TASK: The answer must repeat every record exactly, with no pictures in it.
*** Opening of DATA TO USE ***
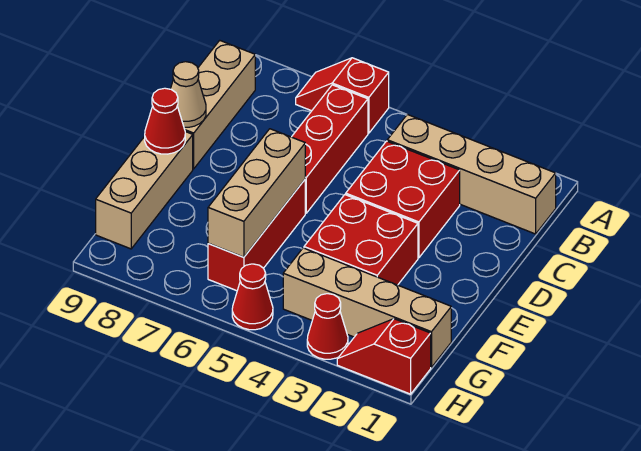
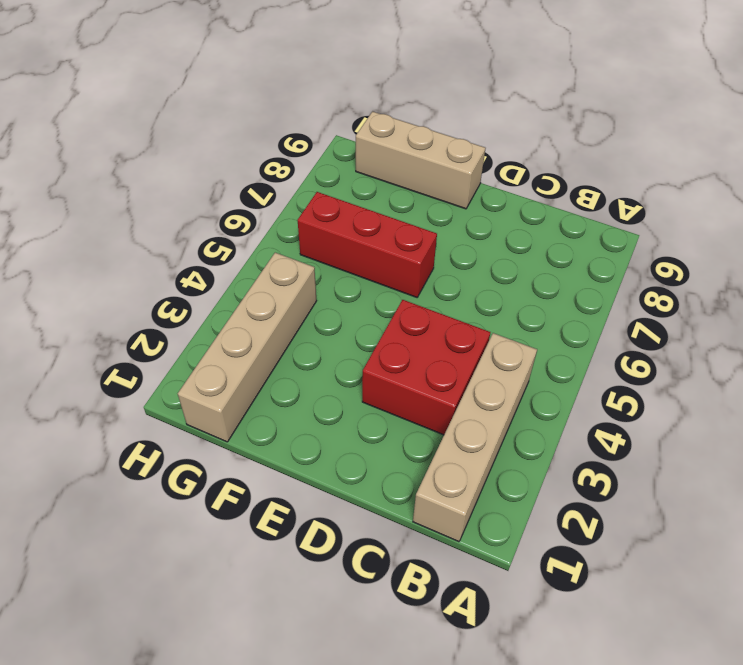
none -> red slope A6:A7 level 1 top 6
none -> red brick B6:D6 level 1
none -> tan brick B9:D9 level 1

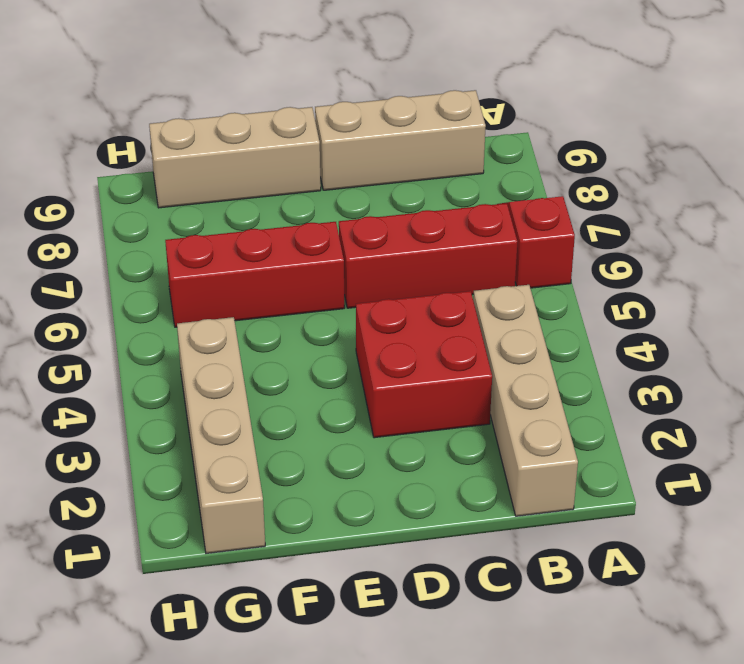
none -> red brick E3:F4 level 1
none -> red slope H1:H2 level 1 top 1
none -> red cone H3 level 1

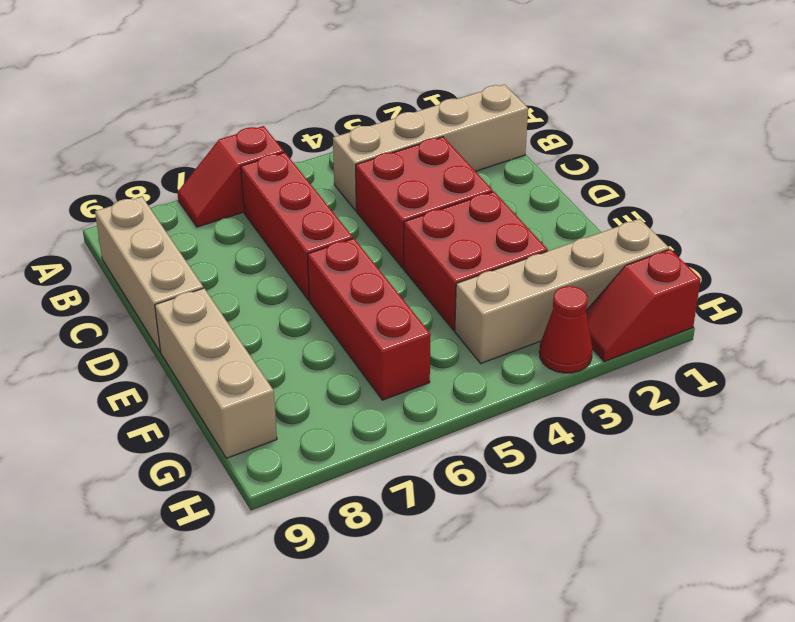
none -> red cone H5 level 1
none -> tan cone D9 level 2
none -> tan brick E6:G6 level 2

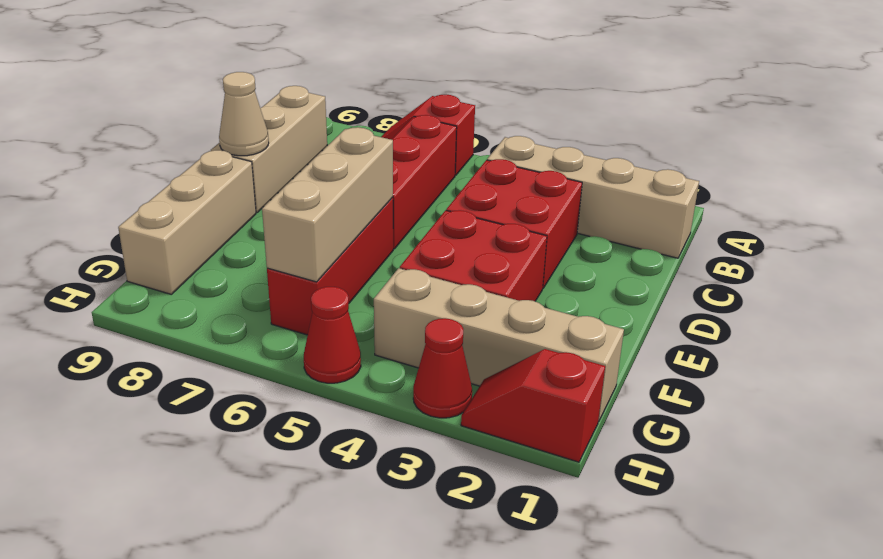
none -> red cone E9 level 2

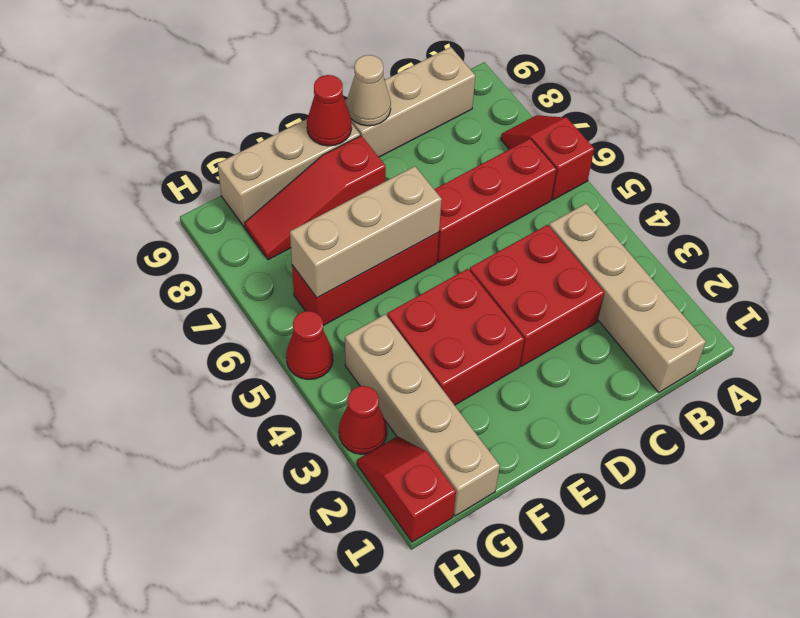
red slope E8:G8 level 1 top E -> none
*** Close of DATA TO USE ***
EXERCISE ANSWER:
none -> red slope A6:A7 level 1 top 6
none -> red brick B6:D6 level 1
none -> tan brick B9:D9 level 1

none -> red brick E3:F4 level 1
none -> red slope H1:H2 level 1 top 1
none -> red cone H3 level 1

none -> red cone H5 level 1
none -> tan cone D9 level 2
none -> tan brick E6:G6 level 2

none -> red cone E9 level 2

red slope E8:G8 level 1 top E -> none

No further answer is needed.